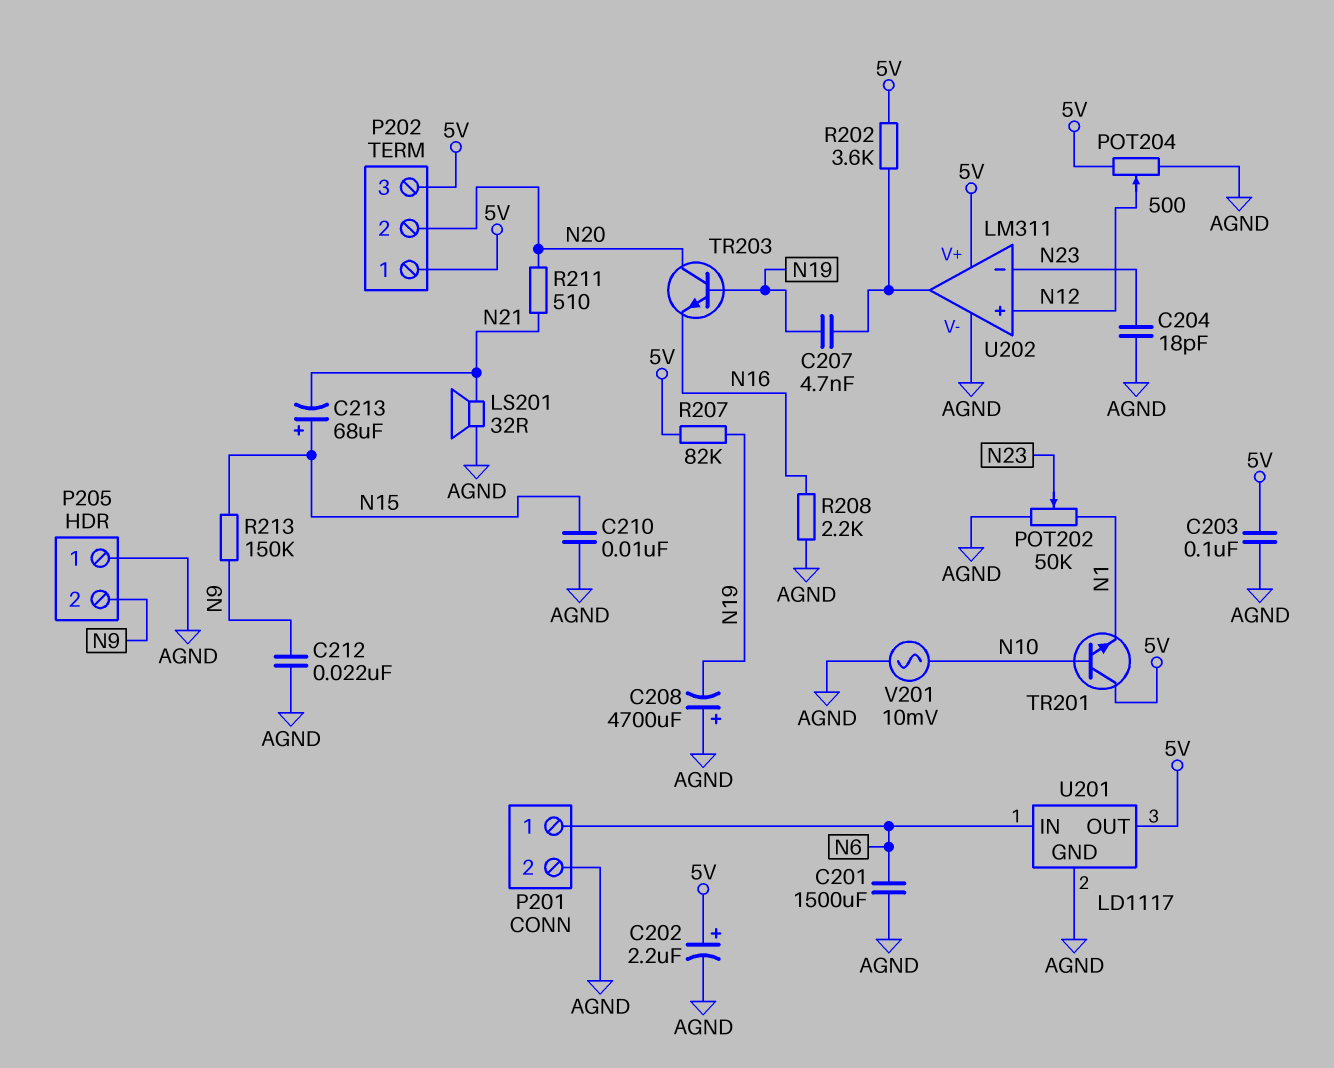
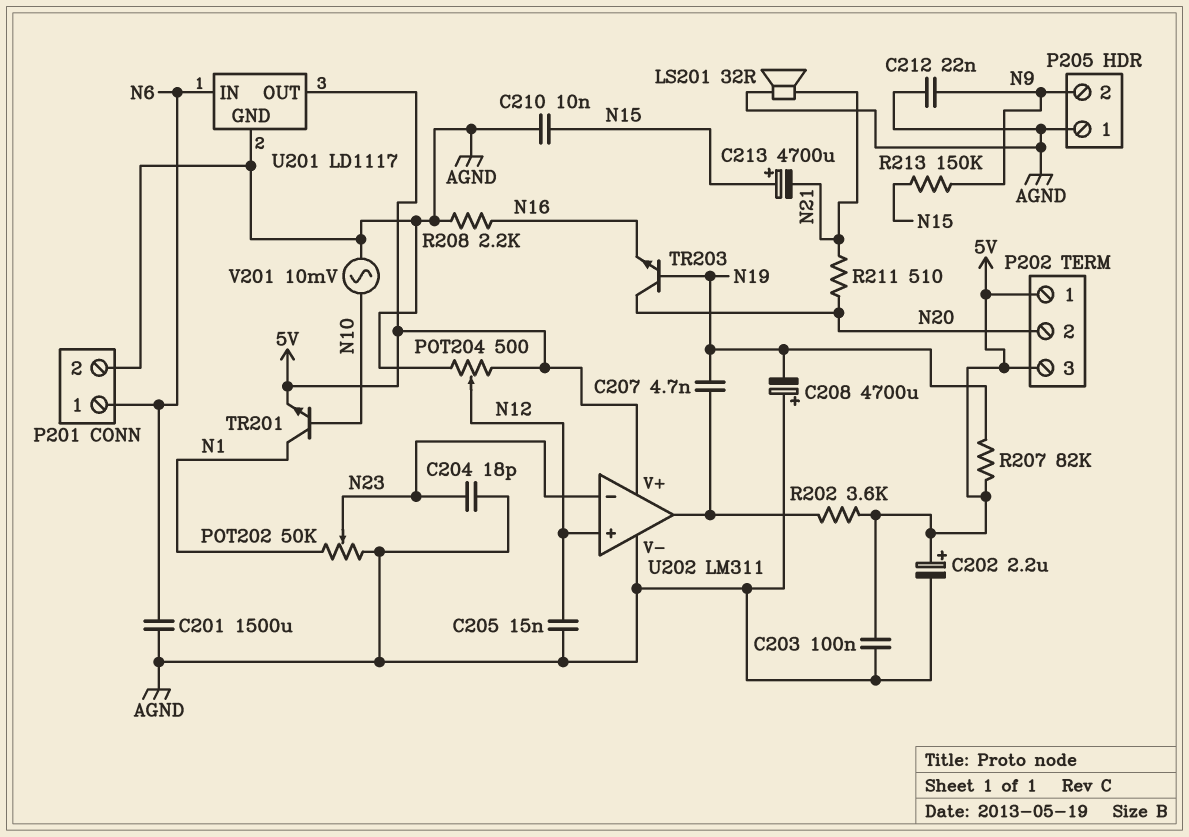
C205: none -> 15nF (AGND, N12)
C213: 68uF (plus N15, minus N21) -> 4700uF (plus N15, minus N21)
TR201: NPN (B N10, C 5V, E N1) -> NPN (B N10, C N1, E 5V)

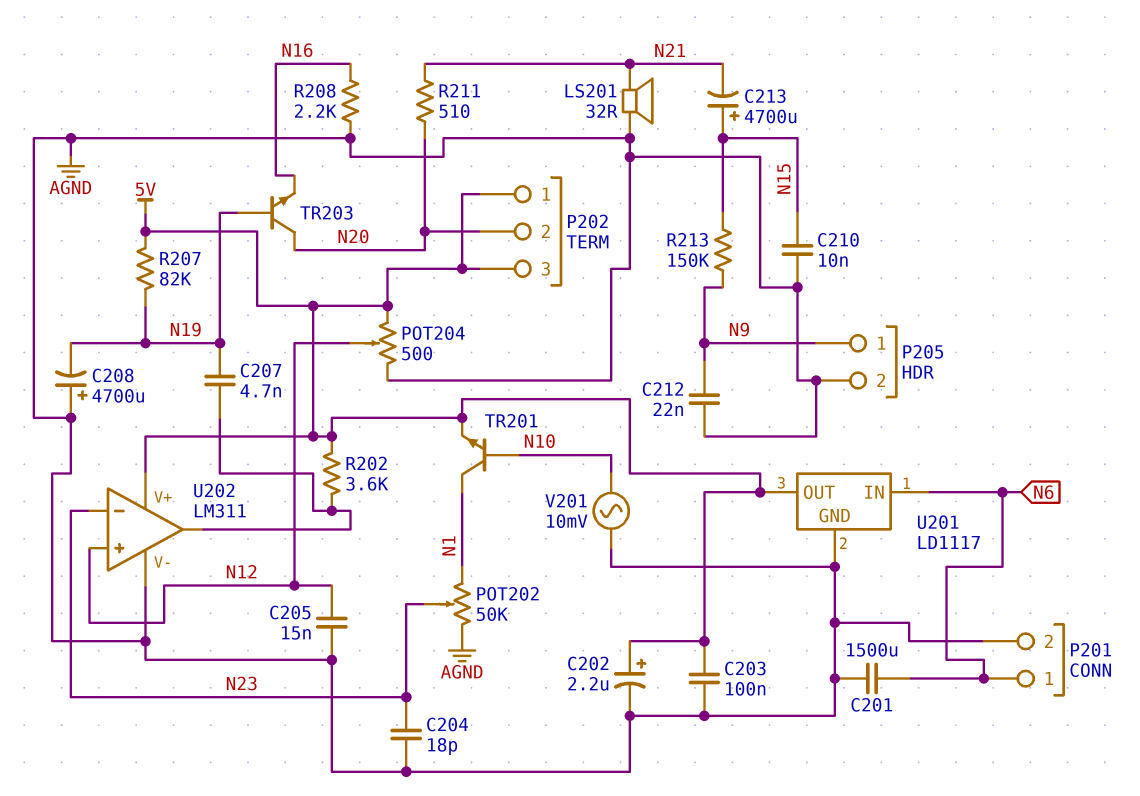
P205 pin 1: AGND -> N9
P205 pin 2: N9 -> AGND

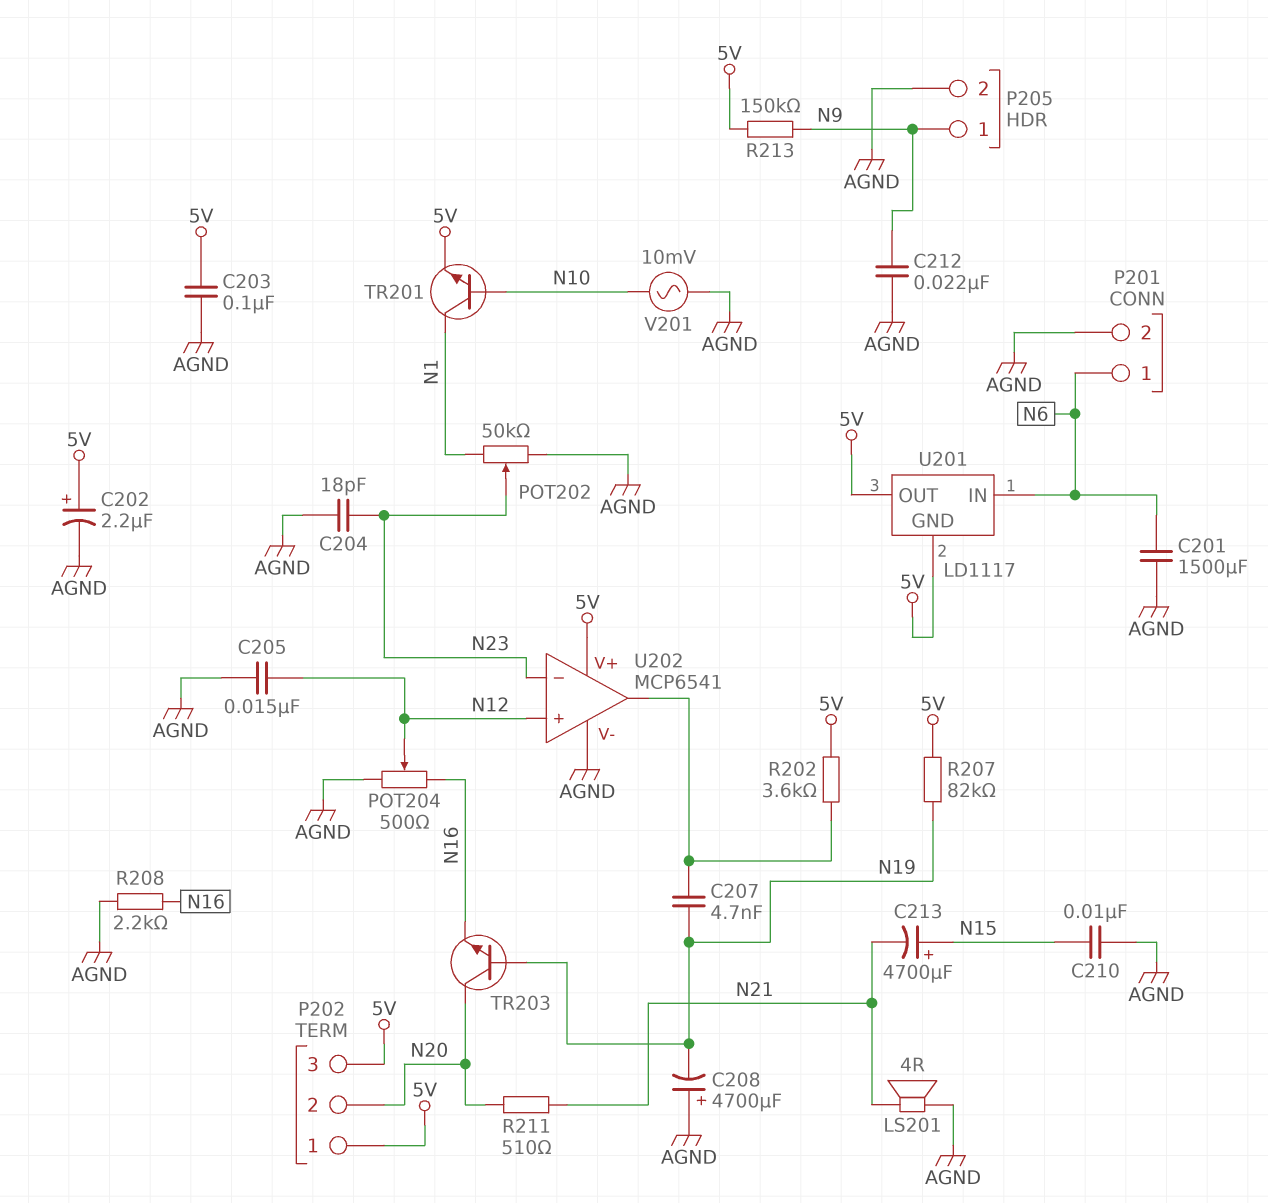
LS201: speaker 32R (AGND, N21) -> speaker 4R (AGND, N21)
POT204: 500 (5V, AGND, wiper N12) -> 500 (AGND, N16, wiper N12)
R213: 150k (N9, N15) -> 150k (5V, N9)
U201 pin GND: AGND -> 5V
U202: LM311 -> MCP6541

Task directions: Your job is to repeat the data exactly, leaving each picture out.

Problem solution:
C205: none -> 15nF (AGND, N12)
C213: 68uF (plus N15, minus N21) -> 4700uF (plus N15, minus N21)
TR201: NPN (B N10, C 5V, E N1) -> NPN (B N10, C N1, E 5V)

P205 pin 1: AGND -> N9
P205 pin 2: N9 -> AGND

LS201: speaker 32R (AGND, N21) -> speaker 4R (AGND, N21)
POT204: 500 (5V, AGND, wiper N12) -> 500 (AGND, N16, wiper N12)
R213: 150k (N9, N15) -> 150k (5V, N9)
U201 pin GND: AGND -> 5V
U202: LM311 -> MCP6541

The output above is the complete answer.